Exercise aim
Please repeat exactly the lines from the one containing "pink line: moved 2 px up" through the last line of the records, both included, and nothing else, leaving out any pictures.

Colored shape tracking data
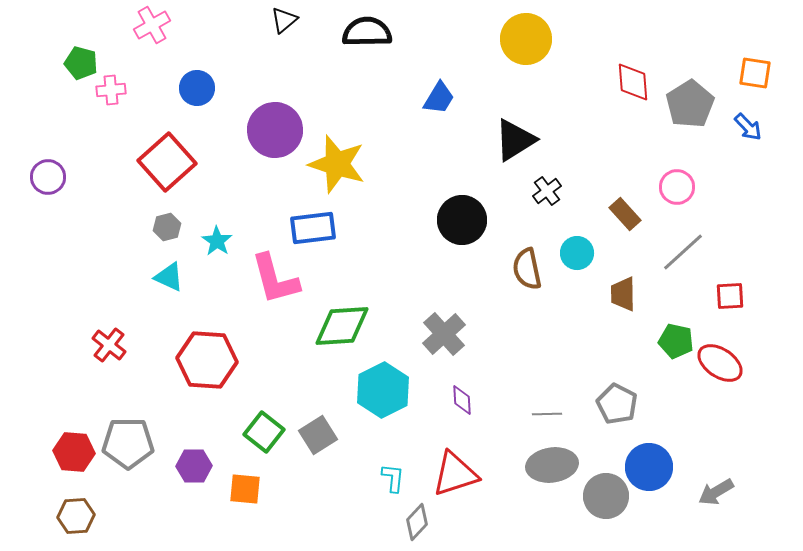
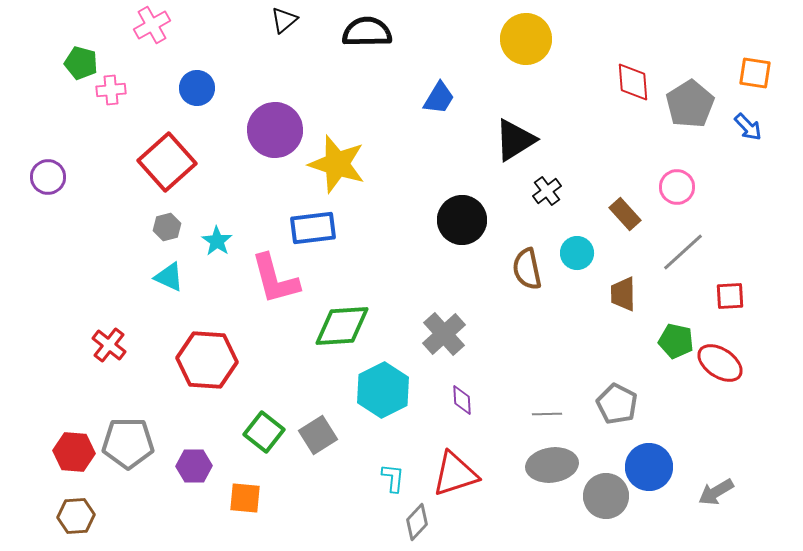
orange square at (245, 489): moved 9 px down
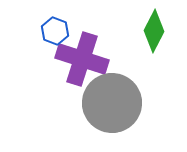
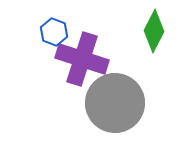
blue hexagon: moved 1 px left, 1 px down
gray circle: moved 3 px right
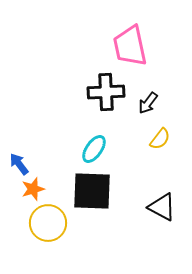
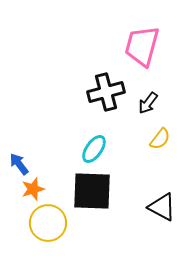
pink trapezoid: moved 12 px right; rotated 27 degrees clockwise
black cross: rotated 12 degrees counterclockwise
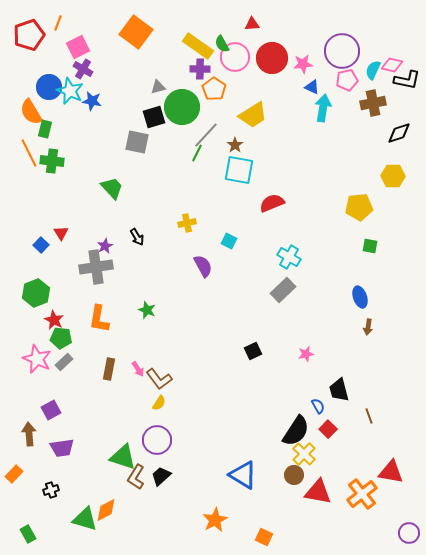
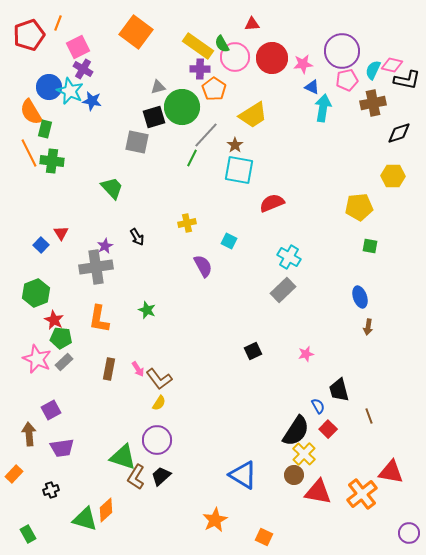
green line at (197, 153): moved 5 px left, 5 px down
orange diamond at (106, 510): rotated 15 degrees counterclockwise
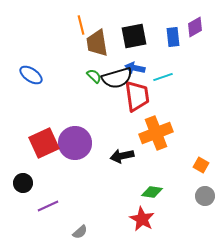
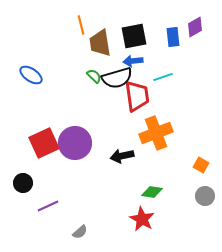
brown trapezoid: moved 3 px right
blue arrow: moved 2 px left, 7 px up; rotated 18 degrees counterclockwise
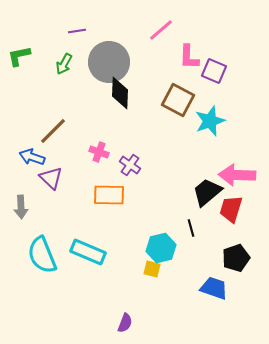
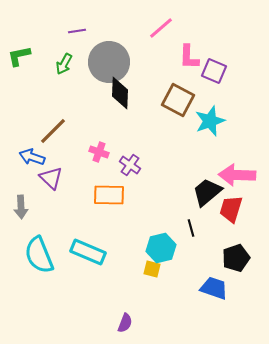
pink line: moved 2 px up
cyan semicircle: moved 3 px left
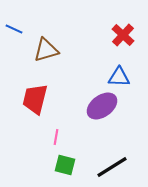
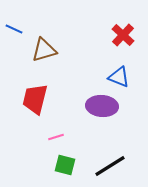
brown triangle: moved 2 px left
blue triangle: rotated 20 degrees clockwise
purple ellipse: rotated 40 degrees clockwise
pink line: rotated 63 degrees clockwise
black line: moved 2 px left, 1 px up
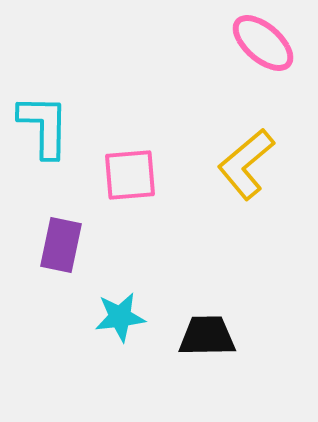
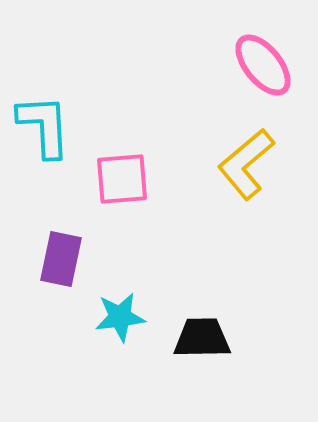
pink ellipse: moved 22 px down; rotated 10 degrees clockwise
cyan L-shape: rotated 4 degrees counterclockwise
pink square: moved 8 px left, 4 px down
purple rectangle: moved 14 px down
black trapezoid: moved 5 px left, 2 px down
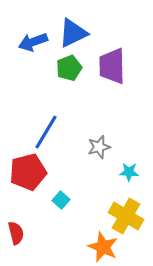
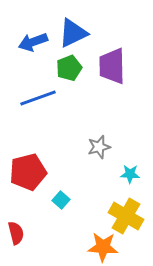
blue line: moved 8 px left, 34 px up; rotated 39 degrees clockwise
cyan star: moved 1 px right, 2 px down
orange star: rotated 20 degrees counterclockwise
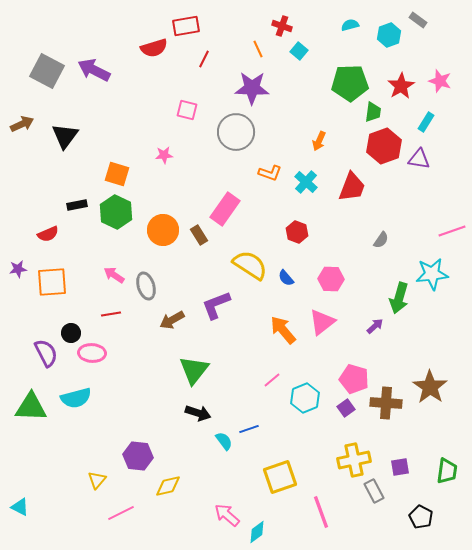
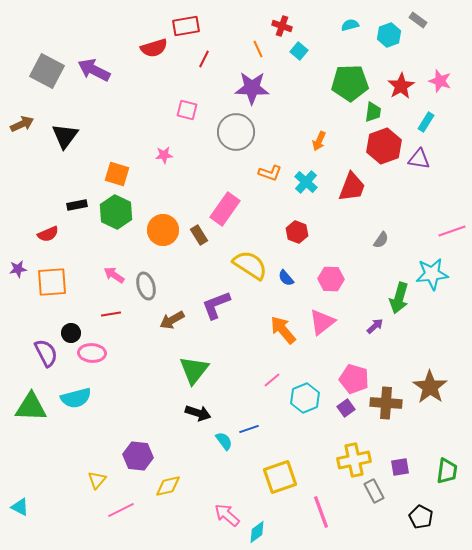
pink line at (121, 513): moved 3 px up
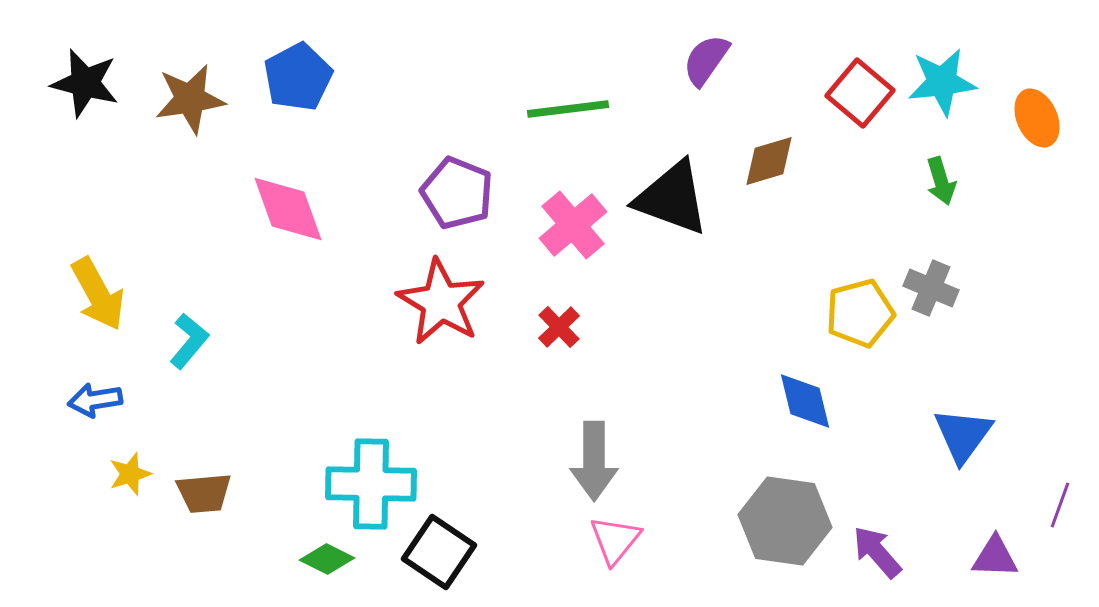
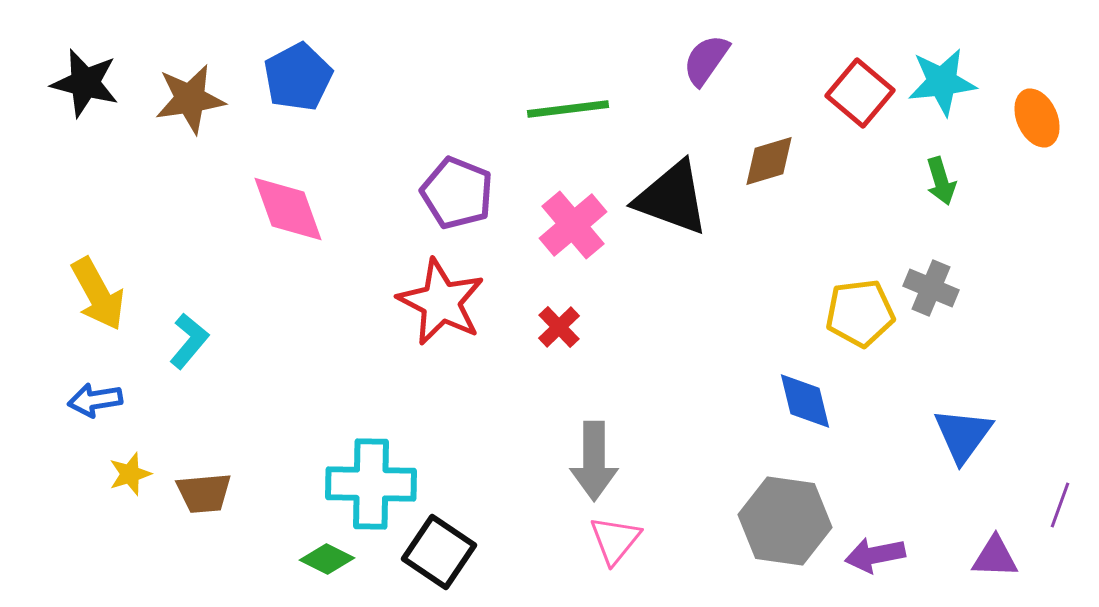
red star: rotated 4 degrees counterclockwise
yellow pentagon: rotated 8 degrees clockwise
purple arrow: moved 2 px left, 3 px down; rotated 60 degrees counterclockwise
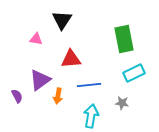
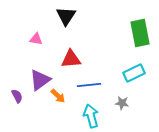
black triangle: moved 4 px right, 4 px up
green rectangle: moved 16 px right, 6 px up
orange arrow: rotated 56 degrees counterclockwise
cyan arrow: rotated 25 degrees counterclockwise
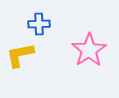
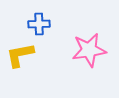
pink star: rotated 24 degrees clockwise
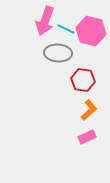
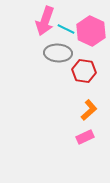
pink hexagon: rotated 12 degrees clockwise
red hexagon: moved 1 px right, 9 px up
pink rectangle: moved 2 px left
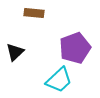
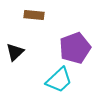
brown rectangle: moved 2 px down
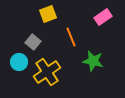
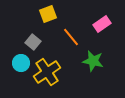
pink rectangle: moved 1 px left, 7 px down
orange line: rotated 18 degrees counterclockwise
cyan circle: moved 2 px right, 1 px down
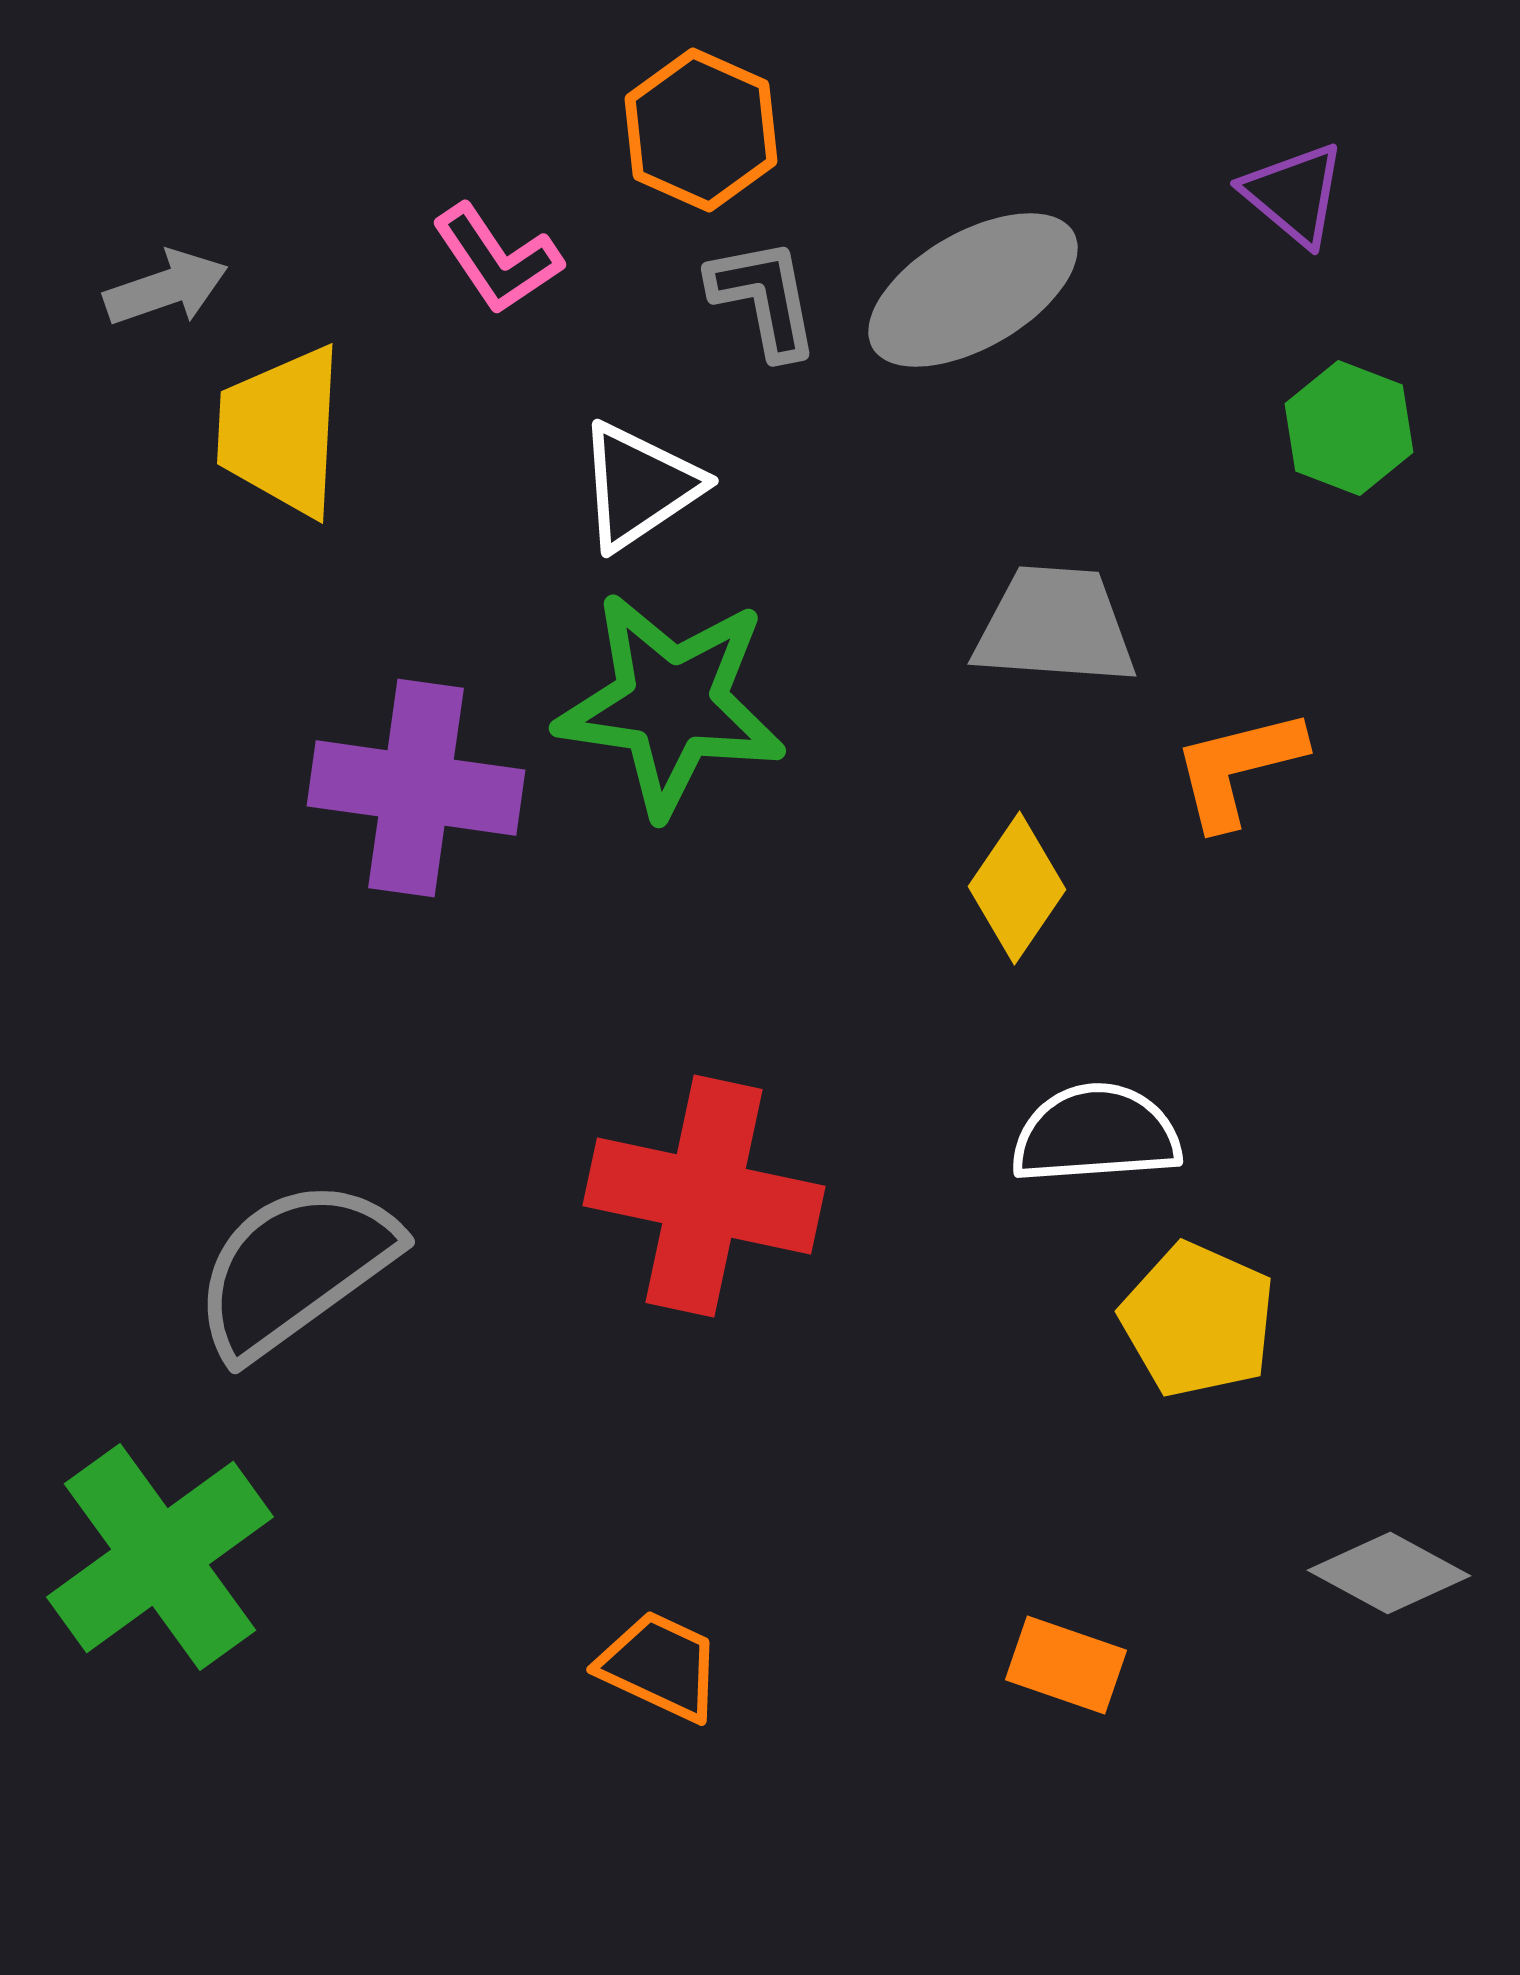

Reply
pink line: moved 2 px up
cyan semicircle: moved 3 px left
brown triangle: moved 2 px left
blue triangle: rotated 20 degrees clockwise
purple ellipse: rotated 40 degrees clockwise
pink line: rotated 63 degrees clockwise
black line: moved 2 px left, 1 px up
pink ellipse: moved 22 px down; rotated 10 degrees clockwise
cyan L-shape: rotated 4 degrees counterclockwise
pink square: moved 8 px left, 4 px down
purple rectangle: moved 14 px down
black trapezoid: moved 5 px left, 2 px down
blue line: moved 8 px left, 34 px up; rotated 39 degrees clockwise
cyan star: moved 1 px right, 2 px down
orange star: rotated 20 degrees counterclockwise
pink line at (121, 513): moved 3 px up
red star: rotated 4 degrees counterclockwise
yellow pentagon: rotated 8 degrees clockwise
purple arrow: moved 2 px left, 3 px down; rotated 60 degrees counterclockwise
black triangle: moved 4 px right, 4 px up
green rectangle: moved 16 px right, 6 px up
orange arrow: rotated 56 degrees counterclockwise
cyan arrow: rotated 25 degrees counterclockwise
pink star: rotated 24 degrees clockwise
pink hexagon: rotated 12 degrees clockwise
red hexagon: moved 1 px right, 9 px up
pink rectangle: moved 2 px left
brown rectangle: moved 2 px down
pink rectangle: moved 1 px left, 7 px down
orange line: rotated 18 degrees counterclockwise
cyan circle: moved 2 px right, 1 px down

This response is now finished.